◆ WHAT TO WORK ON: How many lines below contain the string "kern"? Count only matches in the same case, and reply with the number alone.

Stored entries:
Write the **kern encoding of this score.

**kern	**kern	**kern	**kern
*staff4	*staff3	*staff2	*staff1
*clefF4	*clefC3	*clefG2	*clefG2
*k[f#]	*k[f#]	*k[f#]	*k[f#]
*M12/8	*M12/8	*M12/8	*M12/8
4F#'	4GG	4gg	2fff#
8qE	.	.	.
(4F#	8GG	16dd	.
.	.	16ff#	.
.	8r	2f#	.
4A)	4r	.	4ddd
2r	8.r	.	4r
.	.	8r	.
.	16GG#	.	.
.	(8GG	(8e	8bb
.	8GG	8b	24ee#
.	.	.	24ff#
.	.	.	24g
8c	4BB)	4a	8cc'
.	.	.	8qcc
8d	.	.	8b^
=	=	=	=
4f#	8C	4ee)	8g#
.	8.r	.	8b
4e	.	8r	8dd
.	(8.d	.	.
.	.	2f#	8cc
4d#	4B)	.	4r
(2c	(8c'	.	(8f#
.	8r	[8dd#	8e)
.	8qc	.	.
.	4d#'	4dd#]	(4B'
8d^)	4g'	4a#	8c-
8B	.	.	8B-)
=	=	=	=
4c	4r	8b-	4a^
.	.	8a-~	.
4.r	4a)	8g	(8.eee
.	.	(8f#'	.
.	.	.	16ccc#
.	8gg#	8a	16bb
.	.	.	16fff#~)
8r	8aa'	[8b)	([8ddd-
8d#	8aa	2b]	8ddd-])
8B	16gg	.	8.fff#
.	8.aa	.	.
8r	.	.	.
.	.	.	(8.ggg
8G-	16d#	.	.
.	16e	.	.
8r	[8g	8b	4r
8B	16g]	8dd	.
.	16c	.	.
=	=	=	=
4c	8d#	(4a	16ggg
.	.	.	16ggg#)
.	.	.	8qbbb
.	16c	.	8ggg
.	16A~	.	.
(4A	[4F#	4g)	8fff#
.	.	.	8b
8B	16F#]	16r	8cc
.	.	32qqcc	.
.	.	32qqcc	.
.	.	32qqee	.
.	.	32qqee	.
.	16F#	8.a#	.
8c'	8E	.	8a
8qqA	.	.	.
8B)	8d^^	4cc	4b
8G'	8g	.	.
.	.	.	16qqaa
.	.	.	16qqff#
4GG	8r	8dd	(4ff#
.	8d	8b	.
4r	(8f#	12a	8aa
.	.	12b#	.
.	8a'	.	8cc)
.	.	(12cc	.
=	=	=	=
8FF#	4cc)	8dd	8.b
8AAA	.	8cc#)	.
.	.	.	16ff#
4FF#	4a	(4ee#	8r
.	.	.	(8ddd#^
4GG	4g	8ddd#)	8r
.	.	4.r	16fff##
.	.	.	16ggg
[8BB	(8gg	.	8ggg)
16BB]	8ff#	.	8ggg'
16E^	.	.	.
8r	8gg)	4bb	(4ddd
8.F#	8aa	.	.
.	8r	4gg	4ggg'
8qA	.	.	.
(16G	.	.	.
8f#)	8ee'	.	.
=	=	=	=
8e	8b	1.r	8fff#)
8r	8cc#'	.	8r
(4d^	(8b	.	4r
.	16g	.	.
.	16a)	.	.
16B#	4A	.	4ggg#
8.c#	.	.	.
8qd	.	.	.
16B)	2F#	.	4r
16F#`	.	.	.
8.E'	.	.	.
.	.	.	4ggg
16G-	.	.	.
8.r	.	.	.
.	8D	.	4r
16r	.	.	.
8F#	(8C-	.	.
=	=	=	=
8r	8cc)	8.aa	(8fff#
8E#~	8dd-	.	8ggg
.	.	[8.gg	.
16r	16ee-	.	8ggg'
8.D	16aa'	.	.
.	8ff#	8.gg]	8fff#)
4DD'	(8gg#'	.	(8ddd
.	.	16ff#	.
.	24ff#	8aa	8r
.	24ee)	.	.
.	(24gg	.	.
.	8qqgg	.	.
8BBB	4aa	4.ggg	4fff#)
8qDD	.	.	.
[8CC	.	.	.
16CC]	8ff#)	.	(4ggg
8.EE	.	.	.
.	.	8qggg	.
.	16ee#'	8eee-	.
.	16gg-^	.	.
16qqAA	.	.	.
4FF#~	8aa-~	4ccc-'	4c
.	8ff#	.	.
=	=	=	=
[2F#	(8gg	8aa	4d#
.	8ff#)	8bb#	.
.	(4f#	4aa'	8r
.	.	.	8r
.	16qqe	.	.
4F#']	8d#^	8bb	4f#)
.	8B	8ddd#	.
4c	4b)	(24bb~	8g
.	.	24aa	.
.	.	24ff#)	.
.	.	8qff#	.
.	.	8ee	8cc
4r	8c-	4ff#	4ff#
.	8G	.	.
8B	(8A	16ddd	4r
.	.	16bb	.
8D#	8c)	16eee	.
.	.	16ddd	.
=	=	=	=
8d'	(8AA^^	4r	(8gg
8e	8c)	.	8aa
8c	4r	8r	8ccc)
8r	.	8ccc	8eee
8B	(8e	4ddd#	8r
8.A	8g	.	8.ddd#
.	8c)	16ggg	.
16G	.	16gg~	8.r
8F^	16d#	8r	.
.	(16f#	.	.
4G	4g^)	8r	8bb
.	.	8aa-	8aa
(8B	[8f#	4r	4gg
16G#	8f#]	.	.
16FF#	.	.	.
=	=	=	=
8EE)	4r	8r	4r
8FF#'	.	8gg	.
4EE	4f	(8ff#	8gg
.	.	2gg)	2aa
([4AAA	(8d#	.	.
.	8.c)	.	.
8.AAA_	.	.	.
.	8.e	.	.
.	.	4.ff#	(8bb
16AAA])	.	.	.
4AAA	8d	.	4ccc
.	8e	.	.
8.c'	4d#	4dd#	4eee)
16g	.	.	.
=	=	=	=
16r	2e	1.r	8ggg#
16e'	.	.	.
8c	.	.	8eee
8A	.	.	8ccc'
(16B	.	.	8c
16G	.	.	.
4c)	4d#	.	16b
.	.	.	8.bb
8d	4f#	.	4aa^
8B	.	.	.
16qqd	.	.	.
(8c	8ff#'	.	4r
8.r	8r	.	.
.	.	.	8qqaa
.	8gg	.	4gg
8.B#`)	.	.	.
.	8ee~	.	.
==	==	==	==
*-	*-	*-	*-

◆ OUTPUT FOR THIS EXERCISE: 2